**What to work on:**
Among the entries that follow, how many lines contain the string "none"? Write the number alone.
※ ※ ※
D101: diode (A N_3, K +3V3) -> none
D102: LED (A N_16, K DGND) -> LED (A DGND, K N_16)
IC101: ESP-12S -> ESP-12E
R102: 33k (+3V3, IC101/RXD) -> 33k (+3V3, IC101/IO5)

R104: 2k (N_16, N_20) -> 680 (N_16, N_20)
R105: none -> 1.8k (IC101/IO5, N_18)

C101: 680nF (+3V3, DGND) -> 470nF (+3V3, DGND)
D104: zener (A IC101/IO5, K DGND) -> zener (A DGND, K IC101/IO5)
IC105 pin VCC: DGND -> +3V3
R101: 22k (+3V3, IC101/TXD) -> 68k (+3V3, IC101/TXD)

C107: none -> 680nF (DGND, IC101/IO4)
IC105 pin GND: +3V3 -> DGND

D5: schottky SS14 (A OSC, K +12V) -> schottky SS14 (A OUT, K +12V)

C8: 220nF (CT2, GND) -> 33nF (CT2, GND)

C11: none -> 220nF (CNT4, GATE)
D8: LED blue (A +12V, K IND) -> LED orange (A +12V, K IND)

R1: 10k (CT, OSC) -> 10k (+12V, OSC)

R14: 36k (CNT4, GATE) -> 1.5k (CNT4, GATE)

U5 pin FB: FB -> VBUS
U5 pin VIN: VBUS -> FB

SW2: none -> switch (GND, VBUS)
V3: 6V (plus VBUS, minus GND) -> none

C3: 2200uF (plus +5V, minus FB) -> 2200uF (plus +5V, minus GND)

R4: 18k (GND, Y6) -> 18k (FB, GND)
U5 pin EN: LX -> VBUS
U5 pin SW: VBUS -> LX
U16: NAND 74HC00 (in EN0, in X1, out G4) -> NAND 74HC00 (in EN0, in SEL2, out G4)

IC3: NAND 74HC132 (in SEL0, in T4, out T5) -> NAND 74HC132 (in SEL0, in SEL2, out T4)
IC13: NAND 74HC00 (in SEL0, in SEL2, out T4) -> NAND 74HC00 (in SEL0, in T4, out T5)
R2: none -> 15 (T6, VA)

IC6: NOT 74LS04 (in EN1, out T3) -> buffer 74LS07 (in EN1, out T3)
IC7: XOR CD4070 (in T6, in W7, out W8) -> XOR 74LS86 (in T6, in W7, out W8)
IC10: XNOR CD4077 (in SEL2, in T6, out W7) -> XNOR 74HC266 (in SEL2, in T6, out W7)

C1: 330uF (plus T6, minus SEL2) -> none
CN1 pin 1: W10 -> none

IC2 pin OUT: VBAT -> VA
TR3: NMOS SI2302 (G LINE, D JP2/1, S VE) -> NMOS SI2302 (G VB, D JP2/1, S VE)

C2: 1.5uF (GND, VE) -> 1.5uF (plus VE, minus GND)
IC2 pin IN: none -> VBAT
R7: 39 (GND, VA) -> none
※ ※ ※
**Task response:**
11